— AIM OF THE EXERCISE —
Could you write out, exactly and with no pictures, every line from the one containing "yellow glasses: 4 -> 3" through the last line of the entries?

— THE DATA —
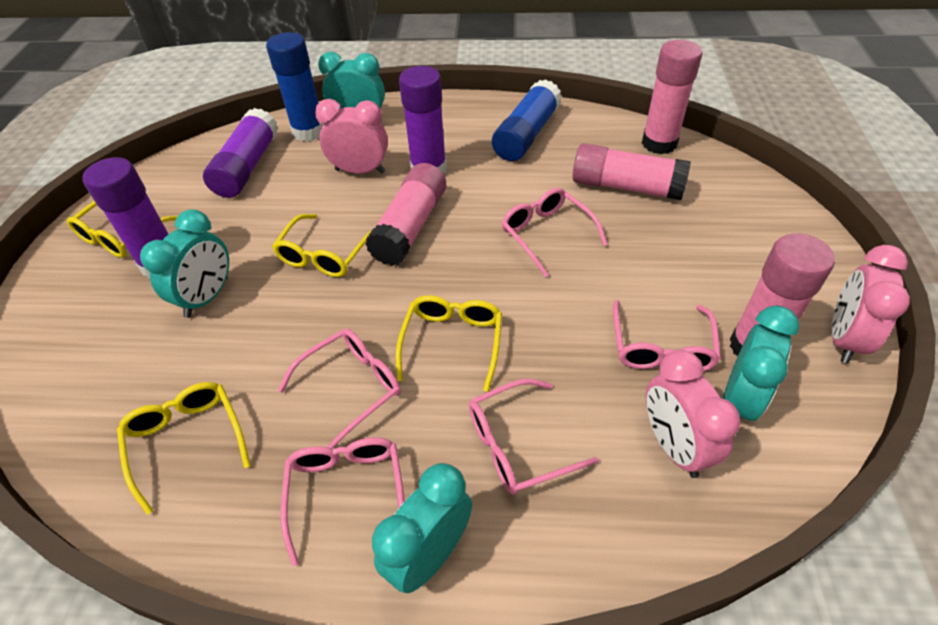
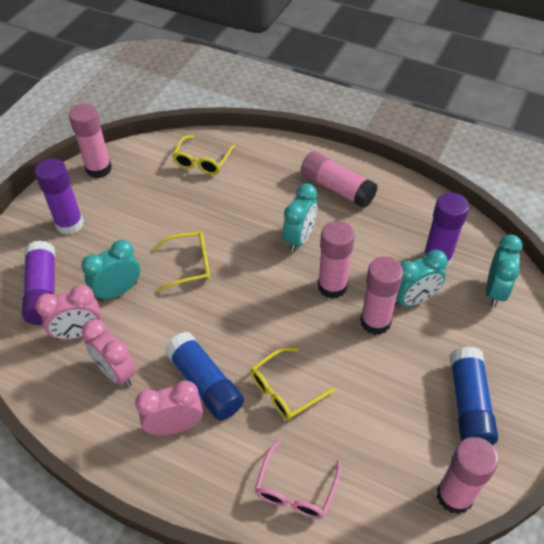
pink glasses: 5 -> 1
pink glue stick: 4 -> 5
yellow glasses: 4 -> 3

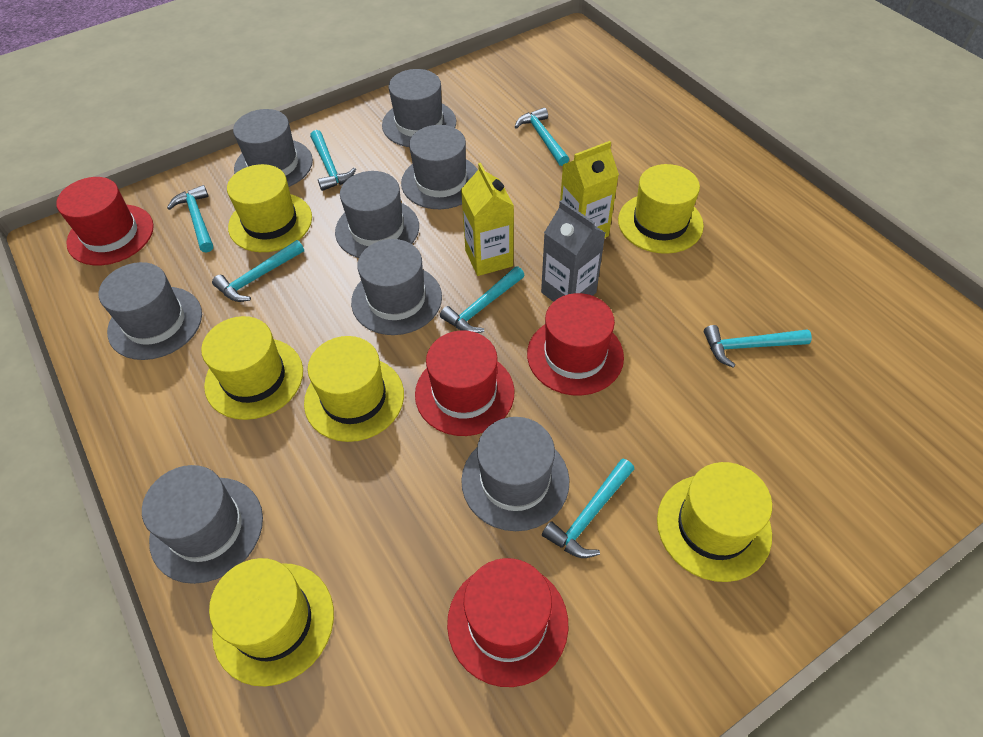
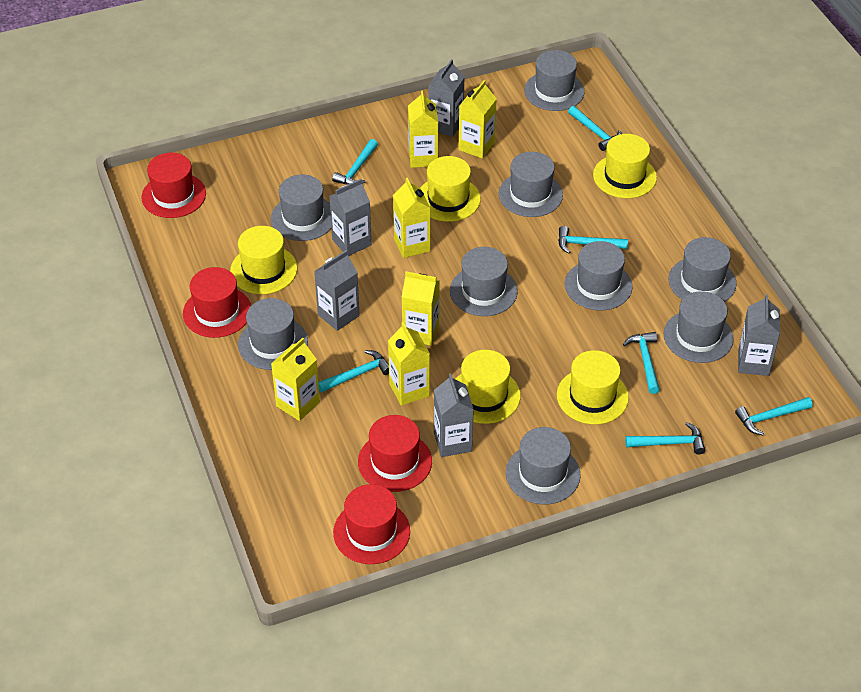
grey carton: 1 -> 5
grey hat: 8 -> 9
yellow carton: 2 -> 6
yellow hat: 6 -> 5

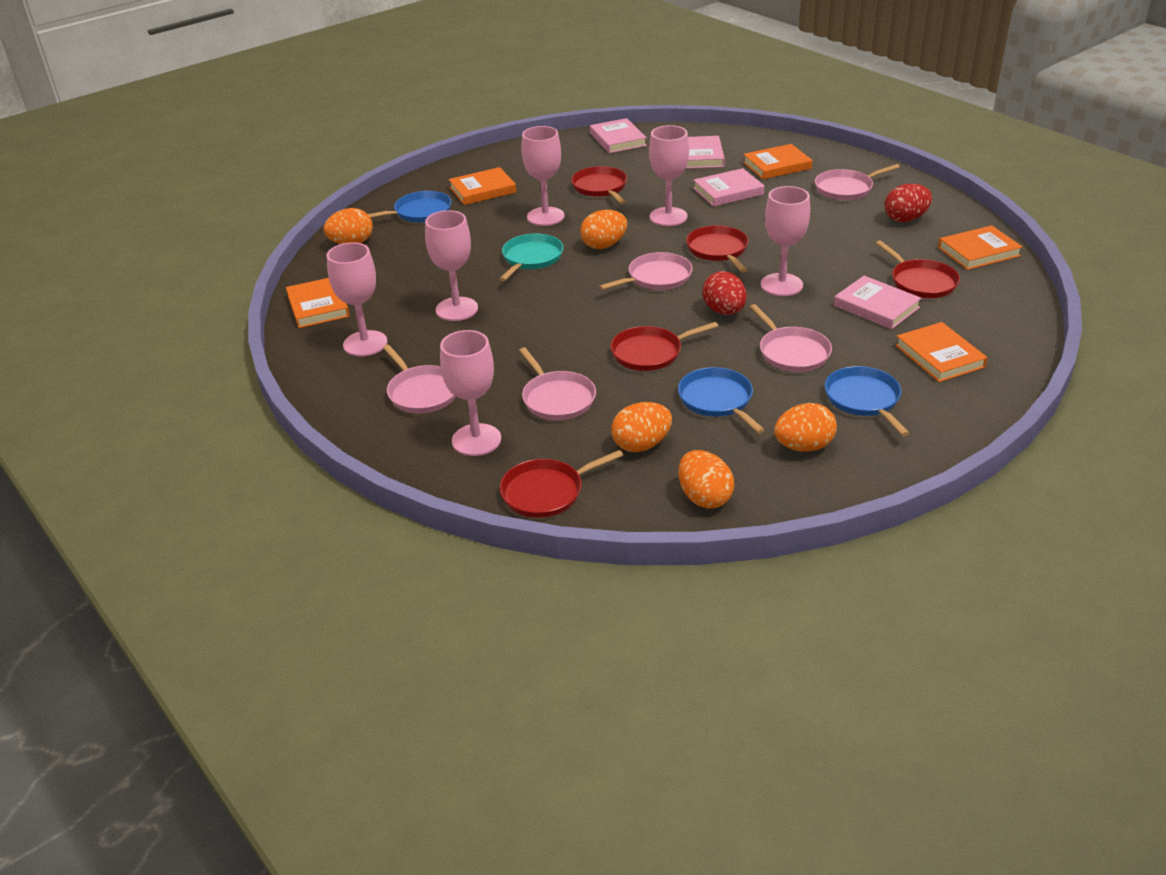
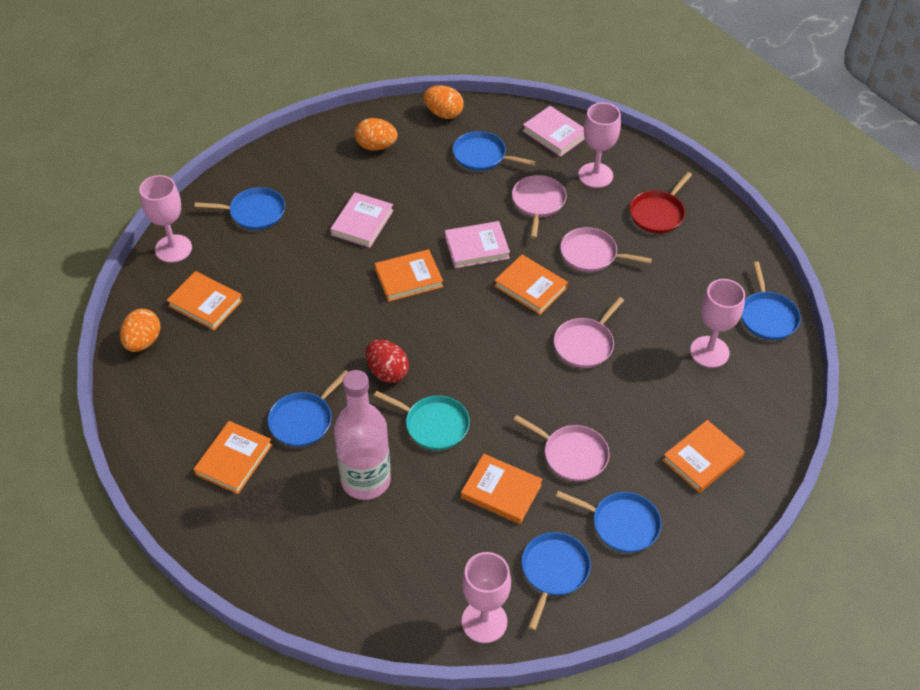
blue pan: 3 -> 6
orange book: 5 -> 6
orange egg: 5 -> 3
pink book: 4 -> 3
pink bottle: 0 -> 1
pink goblet: 6 -> 4
pink pan: 5 -> 4
red egg: 2 -> 1
red pan: 5 -> 1

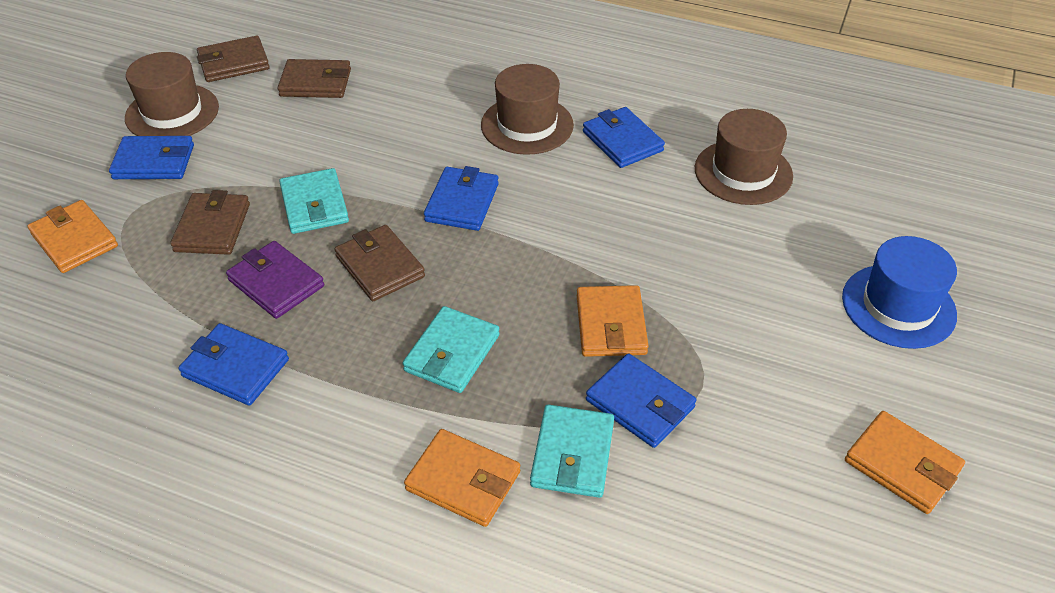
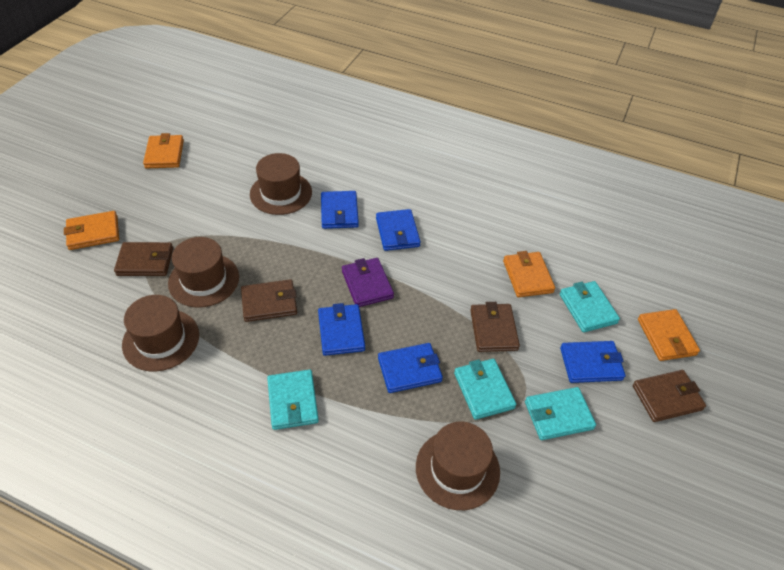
blue hat: 1 -> 0
brown hat: 3 -> 4
turquoise wallet: 3 -> 4

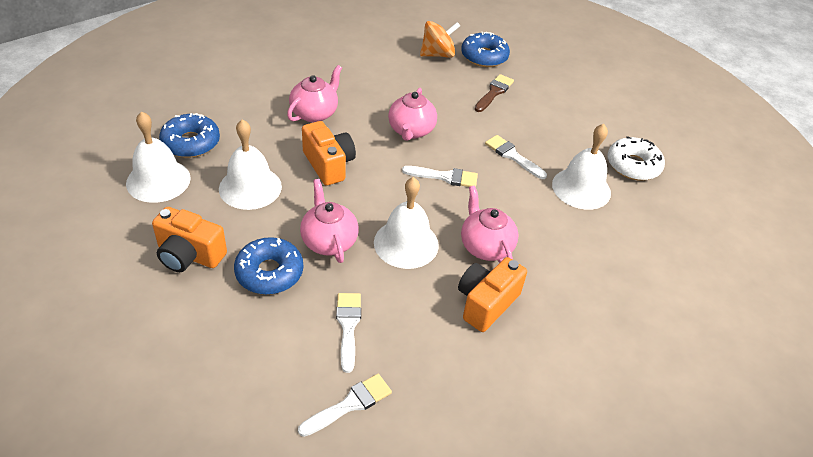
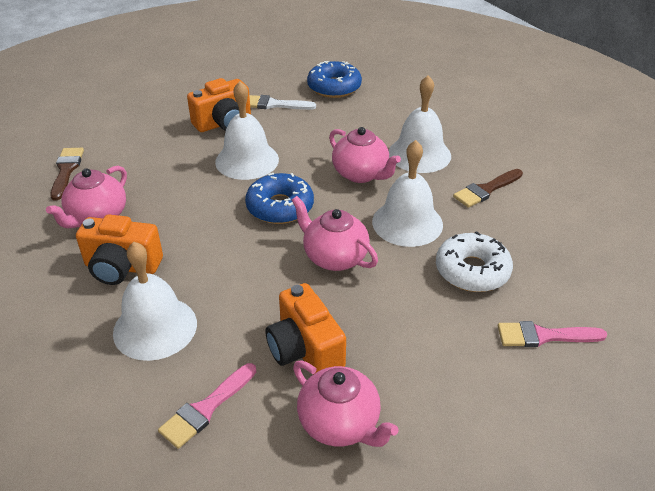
blue donut: 3 -> 2
brown brush: 1 -> 2
orange spinning top: 1 -> 0
pink brush: 0 -> 2
white brush: 4 -> 1

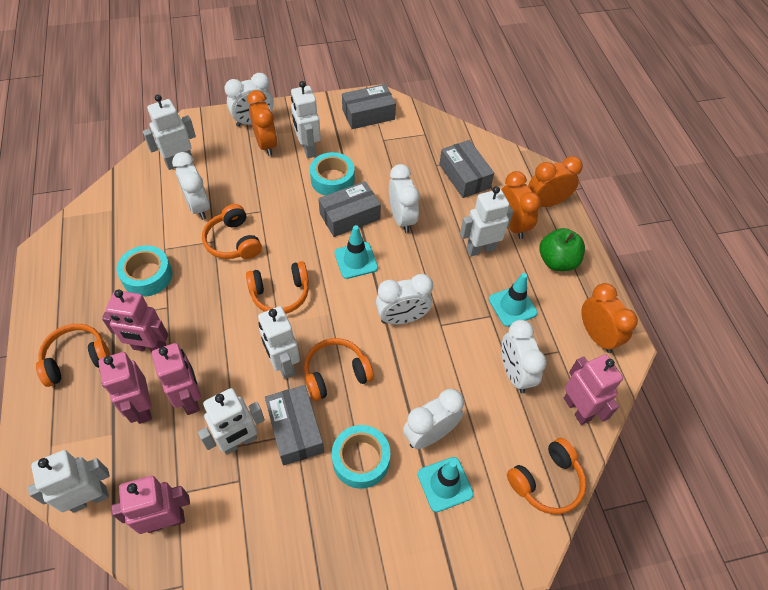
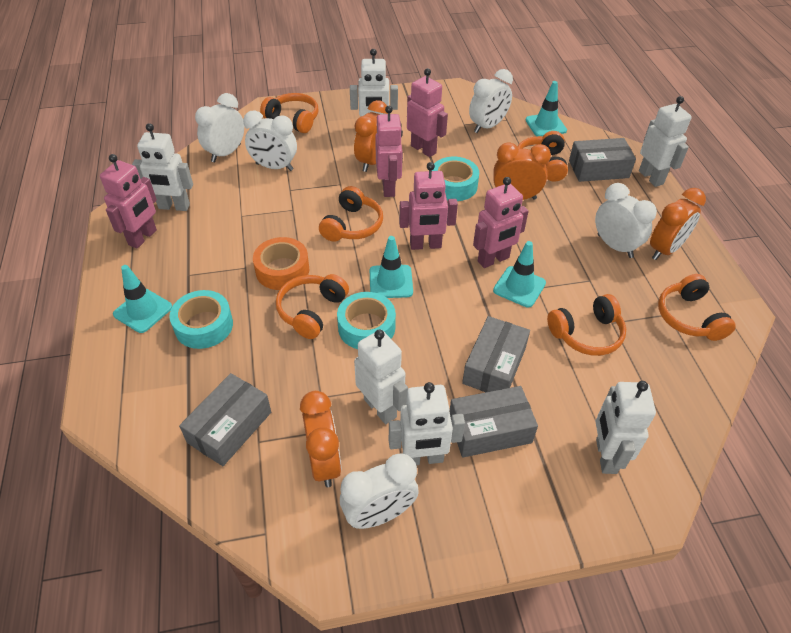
green apple: 1 -> 0
orange headphones: 5 -> 6
orange tape: 0 -> 1
turquoise traffic cone: 3 -> 4
white clock: 6 -> 5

— RESPONSE BOX —
yellow glasses: 4 -> 3

grey carton: 1 -> 5
grey hat: 8 -> 9
yellow carton: 2 -> 6
yellow hat: 6 -> 5

blue pan: 3 -> 6
orange book: 5 -> 6
orange egg: 5 -> 3
pink book: 4 -> 3
pink bottle: 0 -> 1
pink goblet: 6 -> 4
pink pan: 5 -> 4
red egg: 2 -> 1
red pan: 5 -> 1

blue hat: 1 -> 0
brown hat: 3 -> 4
turquoise wallet: 3 -> 4

blue donut: 3 -> 2
brown brush: 1 -> 2
orange spinning top: 1 -> 0
pink brush: 0 -> 2
white brush: 4 -> 1

green apple: 1 -> 0
orange headphones: 5 -> 6
orange tape: 0 -> 1
turquoise traffic cone: 3 -> 4
white clock: 6 -> 5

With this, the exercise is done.